RECORDED INFORMATION:

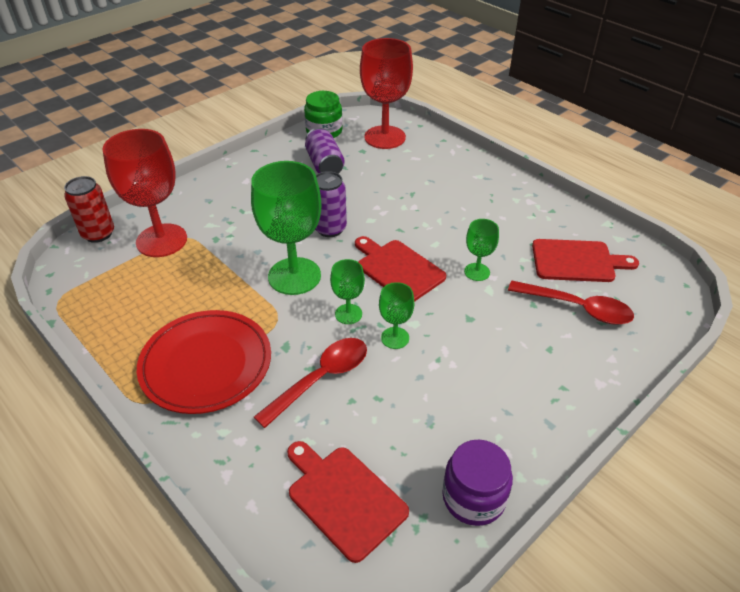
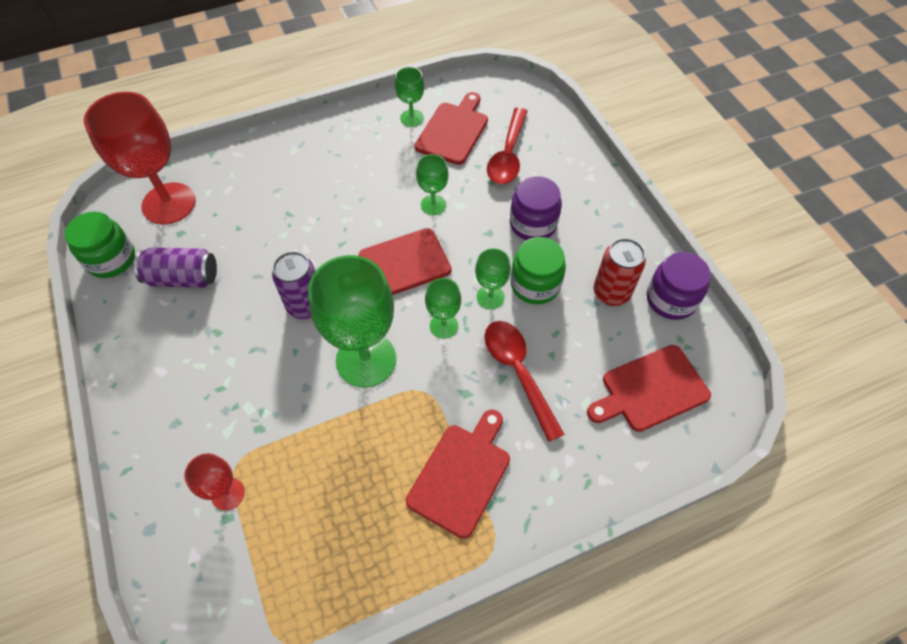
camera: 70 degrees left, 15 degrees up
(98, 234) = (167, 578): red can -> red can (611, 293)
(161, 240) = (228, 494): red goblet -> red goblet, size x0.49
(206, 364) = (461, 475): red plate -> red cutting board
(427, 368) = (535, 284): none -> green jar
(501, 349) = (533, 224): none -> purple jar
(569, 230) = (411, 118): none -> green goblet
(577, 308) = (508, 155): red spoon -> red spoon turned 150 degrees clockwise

--

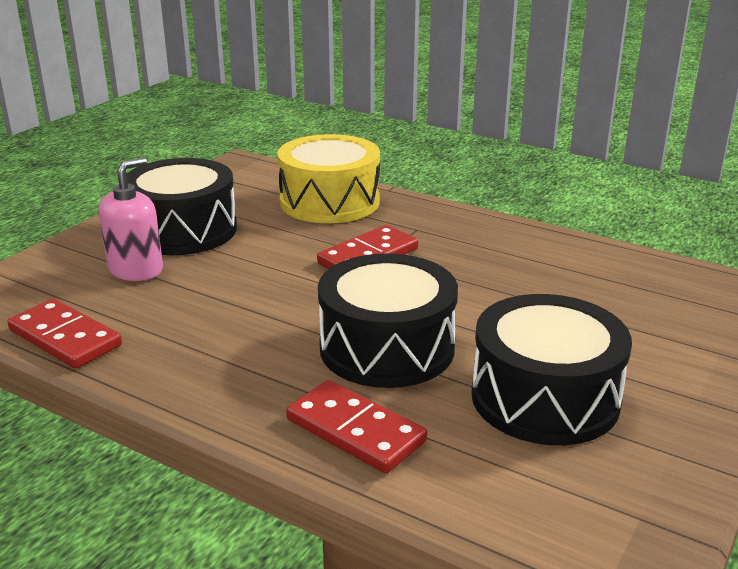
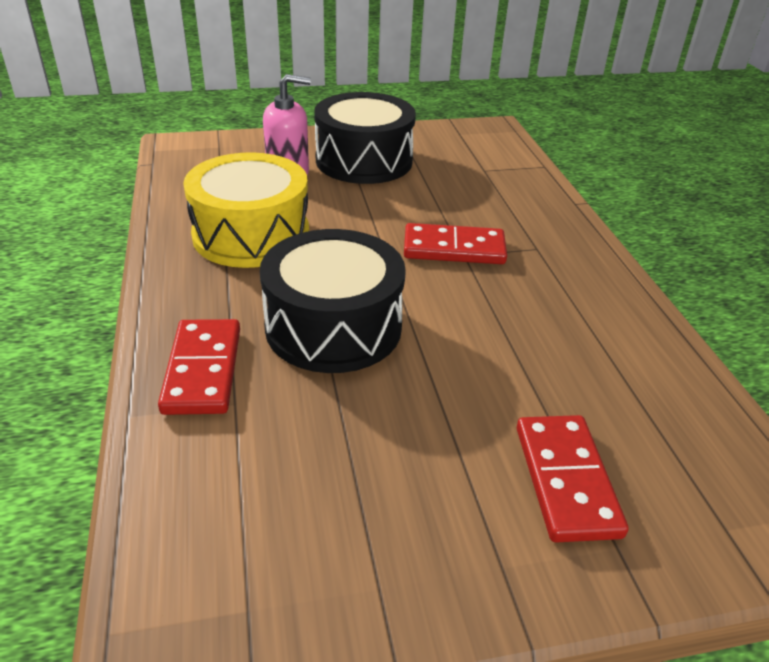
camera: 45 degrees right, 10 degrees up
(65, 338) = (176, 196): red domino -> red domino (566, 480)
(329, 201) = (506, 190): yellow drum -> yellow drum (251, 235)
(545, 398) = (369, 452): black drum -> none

ABOUT THIS EXERCISE:
Out of the data above, give again only the lines starting at the one holding "(206, 364) = (461, 475): red" and ending at the one holding "(577, 308) = (508, 155): red", unchanged.

TASK RESPONSE:
(206, 364) = (461, 475): red plate -> red cutting board
(427, 368) = (535, 284): none -> green jar
(501, 349) = (533, 224): none -> purple jar
(569, 230) = (411, 118): none -> green goblet
(577, 308) = (508, 155): red spoon -> red spoon turned 150 degrees clockwise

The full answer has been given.